### PROMPT
Reproduce, exactly and in full, only the lines below from the one containing "MATRIX pin CS: D3 -> none" through the one containing "RFID3 pin SS: D11 -> A2".
** Opening RECORDS FOR PROCESSING block **
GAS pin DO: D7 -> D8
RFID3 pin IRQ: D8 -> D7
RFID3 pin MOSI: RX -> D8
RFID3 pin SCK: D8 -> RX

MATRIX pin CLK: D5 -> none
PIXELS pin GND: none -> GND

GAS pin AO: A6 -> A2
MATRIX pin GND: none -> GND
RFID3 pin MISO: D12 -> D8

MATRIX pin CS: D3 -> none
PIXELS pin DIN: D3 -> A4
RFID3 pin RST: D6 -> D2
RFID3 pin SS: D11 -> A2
** Closing RECORDS FOR PROCESSING block **
** Opening RECORDS FOR PROCESSING block **
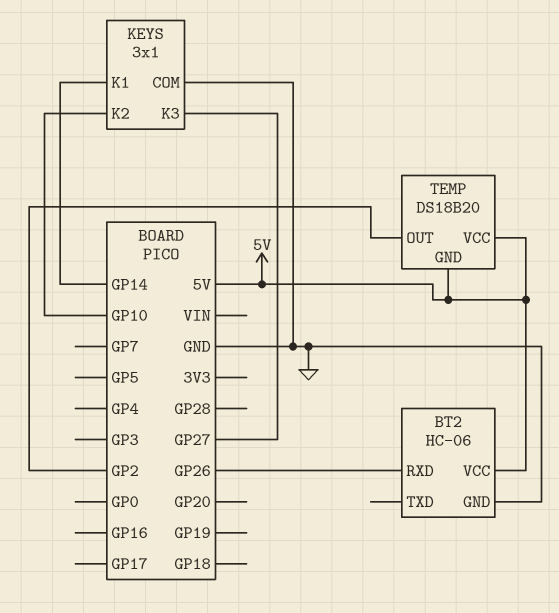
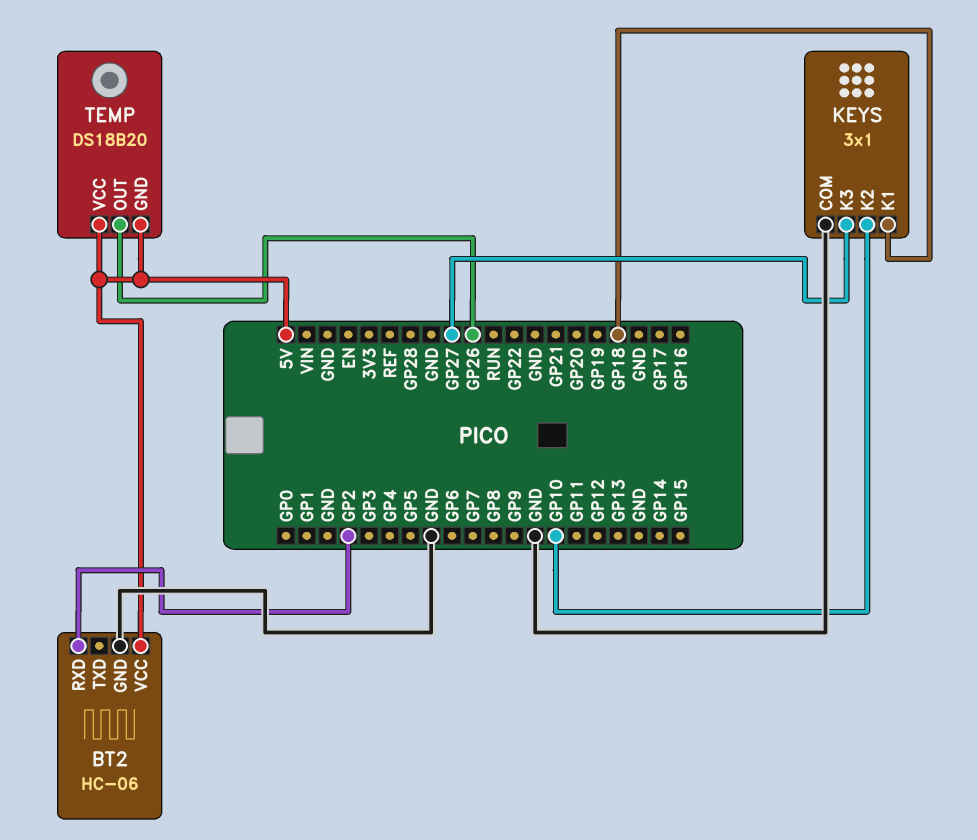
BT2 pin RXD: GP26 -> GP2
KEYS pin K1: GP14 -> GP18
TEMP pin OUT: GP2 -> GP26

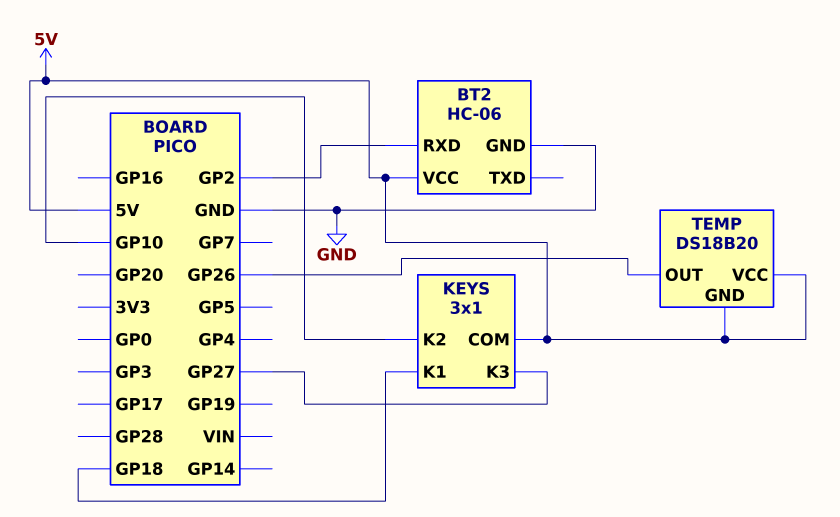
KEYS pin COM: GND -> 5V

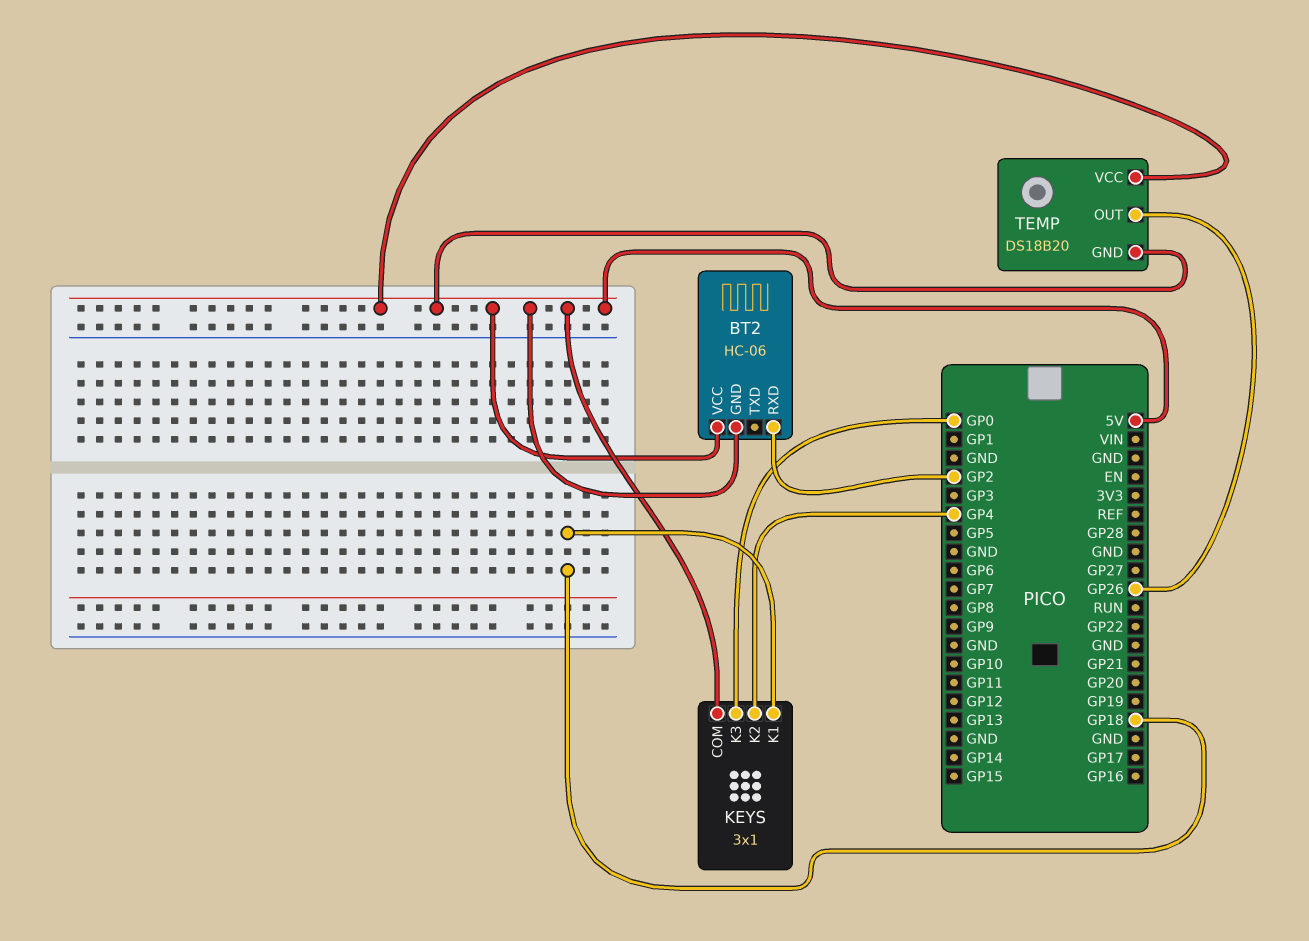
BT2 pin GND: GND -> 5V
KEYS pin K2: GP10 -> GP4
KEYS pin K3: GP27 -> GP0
** Closing RECORDS FOR PROCESSING block **
** Opening RECORDS FOR PROCESSING block **
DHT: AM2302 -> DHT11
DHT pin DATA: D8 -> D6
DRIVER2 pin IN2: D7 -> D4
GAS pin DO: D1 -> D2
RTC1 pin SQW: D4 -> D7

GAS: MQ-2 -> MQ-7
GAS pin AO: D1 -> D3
** Closing RECORDS FOR PROCESSING block **
### RESPONSE BELOW
MATRIX pin CS: D3 -> none
PIXELS pin DIN: D3 -> A4
RFID3 pin RST: D6 -> D2
RFID3 pin SS: D11 -> A2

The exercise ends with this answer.